▸ **DIRECTIONS FOR THIS TASK**
How many lines of the material below contain the string "kern"? Reply with the number alone.
* begin INPUT DATA *
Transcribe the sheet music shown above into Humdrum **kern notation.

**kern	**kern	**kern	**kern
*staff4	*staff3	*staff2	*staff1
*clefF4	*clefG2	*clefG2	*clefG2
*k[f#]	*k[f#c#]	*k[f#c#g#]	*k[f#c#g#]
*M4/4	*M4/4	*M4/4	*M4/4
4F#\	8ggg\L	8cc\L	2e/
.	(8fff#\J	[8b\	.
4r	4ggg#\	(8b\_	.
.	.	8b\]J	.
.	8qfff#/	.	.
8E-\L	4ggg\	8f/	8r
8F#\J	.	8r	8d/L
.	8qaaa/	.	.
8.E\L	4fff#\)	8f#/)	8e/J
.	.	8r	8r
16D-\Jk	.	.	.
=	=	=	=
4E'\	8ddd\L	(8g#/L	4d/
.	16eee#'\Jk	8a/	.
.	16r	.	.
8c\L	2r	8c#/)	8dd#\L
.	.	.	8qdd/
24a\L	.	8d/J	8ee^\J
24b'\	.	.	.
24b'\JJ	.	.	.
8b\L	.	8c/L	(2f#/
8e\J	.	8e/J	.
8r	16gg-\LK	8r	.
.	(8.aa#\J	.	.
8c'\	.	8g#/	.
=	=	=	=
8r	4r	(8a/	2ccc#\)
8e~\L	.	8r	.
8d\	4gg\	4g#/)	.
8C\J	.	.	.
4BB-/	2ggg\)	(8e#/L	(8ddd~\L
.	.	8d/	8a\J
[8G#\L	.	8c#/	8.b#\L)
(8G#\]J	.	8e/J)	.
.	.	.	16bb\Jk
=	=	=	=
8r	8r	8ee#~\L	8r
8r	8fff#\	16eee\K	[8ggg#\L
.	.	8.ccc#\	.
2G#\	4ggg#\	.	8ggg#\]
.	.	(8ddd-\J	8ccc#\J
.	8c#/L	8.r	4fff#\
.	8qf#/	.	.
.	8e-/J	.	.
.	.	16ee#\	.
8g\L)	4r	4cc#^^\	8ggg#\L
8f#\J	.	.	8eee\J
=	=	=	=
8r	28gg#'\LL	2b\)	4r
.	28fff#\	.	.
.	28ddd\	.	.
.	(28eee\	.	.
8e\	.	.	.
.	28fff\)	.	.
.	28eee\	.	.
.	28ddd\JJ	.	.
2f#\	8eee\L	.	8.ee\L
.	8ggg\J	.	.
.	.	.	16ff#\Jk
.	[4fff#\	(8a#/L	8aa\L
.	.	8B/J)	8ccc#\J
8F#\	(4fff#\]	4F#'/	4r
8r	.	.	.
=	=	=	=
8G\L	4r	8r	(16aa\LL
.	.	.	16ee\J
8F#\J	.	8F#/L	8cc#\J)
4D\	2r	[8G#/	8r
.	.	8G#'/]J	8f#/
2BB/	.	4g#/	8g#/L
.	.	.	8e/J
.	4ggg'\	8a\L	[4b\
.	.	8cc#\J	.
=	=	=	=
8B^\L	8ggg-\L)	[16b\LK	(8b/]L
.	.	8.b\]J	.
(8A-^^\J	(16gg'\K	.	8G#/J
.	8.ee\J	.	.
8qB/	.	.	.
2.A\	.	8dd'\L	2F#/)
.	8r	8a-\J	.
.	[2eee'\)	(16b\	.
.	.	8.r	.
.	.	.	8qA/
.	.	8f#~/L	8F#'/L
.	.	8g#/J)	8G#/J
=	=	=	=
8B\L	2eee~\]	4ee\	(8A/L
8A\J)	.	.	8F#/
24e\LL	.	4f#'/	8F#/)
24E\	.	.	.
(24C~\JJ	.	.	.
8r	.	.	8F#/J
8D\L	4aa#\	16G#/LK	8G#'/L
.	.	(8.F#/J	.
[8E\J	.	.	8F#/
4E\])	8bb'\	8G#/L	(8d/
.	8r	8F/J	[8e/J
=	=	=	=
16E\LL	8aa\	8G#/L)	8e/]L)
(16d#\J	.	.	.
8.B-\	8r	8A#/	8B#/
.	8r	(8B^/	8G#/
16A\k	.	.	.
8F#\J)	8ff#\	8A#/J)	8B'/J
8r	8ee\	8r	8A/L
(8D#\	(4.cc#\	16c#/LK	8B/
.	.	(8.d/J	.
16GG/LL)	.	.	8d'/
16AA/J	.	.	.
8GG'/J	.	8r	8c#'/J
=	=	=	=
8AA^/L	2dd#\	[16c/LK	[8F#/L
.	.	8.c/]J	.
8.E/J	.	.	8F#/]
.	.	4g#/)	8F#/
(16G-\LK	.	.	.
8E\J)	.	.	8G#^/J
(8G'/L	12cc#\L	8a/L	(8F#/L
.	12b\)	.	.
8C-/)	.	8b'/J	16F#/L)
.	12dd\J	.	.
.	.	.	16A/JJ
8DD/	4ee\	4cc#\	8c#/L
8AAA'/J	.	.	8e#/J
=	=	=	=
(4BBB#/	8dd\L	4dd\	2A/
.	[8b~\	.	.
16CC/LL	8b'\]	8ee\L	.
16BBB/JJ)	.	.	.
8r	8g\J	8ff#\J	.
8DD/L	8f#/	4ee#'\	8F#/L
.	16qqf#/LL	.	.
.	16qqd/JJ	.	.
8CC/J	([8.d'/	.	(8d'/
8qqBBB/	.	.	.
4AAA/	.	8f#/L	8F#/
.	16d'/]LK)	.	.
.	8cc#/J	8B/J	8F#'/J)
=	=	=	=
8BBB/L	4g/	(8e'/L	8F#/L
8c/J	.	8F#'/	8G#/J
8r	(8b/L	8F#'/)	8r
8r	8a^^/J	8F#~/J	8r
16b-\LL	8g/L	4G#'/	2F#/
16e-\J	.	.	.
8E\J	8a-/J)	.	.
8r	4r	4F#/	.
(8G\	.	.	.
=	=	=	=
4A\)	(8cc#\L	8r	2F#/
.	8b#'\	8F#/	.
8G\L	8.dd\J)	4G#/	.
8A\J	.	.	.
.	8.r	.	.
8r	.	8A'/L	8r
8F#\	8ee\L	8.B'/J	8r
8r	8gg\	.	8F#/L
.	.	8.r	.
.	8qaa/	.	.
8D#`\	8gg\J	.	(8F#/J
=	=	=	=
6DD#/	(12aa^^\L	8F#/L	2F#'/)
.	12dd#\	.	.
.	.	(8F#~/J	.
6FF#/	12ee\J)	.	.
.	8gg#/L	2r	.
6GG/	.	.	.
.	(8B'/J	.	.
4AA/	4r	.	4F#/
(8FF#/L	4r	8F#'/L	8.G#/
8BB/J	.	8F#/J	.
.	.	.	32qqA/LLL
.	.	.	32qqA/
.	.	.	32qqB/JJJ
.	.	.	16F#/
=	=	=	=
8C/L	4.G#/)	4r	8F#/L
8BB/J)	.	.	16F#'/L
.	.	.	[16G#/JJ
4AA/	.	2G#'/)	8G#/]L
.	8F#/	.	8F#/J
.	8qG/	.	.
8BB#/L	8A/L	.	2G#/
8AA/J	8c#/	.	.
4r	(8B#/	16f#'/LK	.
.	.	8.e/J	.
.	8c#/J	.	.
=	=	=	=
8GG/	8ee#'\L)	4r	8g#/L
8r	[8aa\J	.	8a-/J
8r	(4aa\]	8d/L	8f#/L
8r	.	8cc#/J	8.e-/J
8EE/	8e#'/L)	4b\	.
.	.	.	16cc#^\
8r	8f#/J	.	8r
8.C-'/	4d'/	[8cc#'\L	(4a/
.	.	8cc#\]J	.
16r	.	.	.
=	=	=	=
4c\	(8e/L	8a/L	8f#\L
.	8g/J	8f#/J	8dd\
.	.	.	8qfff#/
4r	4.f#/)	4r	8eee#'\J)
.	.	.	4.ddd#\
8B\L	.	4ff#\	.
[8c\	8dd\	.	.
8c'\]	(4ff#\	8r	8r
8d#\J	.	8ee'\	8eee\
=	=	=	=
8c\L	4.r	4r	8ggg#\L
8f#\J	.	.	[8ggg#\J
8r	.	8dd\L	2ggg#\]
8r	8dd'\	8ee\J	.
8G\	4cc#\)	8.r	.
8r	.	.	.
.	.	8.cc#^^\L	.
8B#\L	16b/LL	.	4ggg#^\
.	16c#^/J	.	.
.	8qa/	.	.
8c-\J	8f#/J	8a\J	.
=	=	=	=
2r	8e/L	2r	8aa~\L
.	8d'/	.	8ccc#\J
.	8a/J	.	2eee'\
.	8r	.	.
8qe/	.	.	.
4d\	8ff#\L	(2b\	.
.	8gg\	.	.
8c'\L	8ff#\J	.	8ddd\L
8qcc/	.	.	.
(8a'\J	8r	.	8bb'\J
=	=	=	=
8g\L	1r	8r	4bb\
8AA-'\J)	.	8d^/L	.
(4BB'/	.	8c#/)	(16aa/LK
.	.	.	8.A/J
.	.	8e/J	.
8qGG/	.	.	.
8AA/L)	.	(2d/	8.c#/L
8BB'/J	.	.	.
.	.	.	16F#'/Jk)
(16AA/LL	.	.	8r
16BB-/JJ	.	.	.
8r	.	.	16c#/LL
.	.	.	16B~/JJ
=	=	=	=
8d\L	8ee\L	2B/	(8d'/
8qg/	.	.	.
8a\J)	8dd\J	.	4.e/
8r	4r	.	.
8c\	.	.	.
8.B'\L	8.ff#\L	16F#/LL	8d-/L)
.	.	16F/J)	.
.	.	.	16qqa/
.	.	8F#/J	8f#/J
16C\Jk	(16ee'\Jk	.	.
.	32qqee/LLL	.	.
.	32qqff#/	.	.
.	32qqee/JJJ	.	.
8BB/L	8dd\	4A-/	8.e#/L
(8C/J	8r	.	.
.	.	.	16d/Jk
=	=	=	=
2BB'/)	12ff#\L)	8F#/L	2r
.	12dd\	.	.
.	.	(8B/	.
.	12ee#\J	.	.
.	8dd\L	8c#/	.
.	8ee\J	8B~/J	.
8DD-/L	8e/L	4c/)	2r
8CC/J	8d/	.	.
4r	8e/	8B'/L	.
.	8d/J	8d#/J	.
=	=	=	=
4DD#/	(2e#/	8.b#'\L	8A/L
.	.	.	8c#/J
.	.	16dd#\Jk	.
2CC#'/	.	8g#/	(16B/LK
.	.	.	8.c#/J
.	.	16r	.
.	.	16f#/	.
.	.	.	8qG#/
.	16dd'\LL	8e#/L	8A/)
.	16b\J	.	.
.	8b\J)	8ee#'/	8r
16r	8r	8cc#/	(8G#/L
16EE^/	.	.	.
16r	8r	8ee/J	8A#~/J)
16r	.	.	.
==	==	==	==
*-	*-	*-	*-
* end INPUT DATA *
▸ **RESPONSE FOR THIS EXERCISE**
2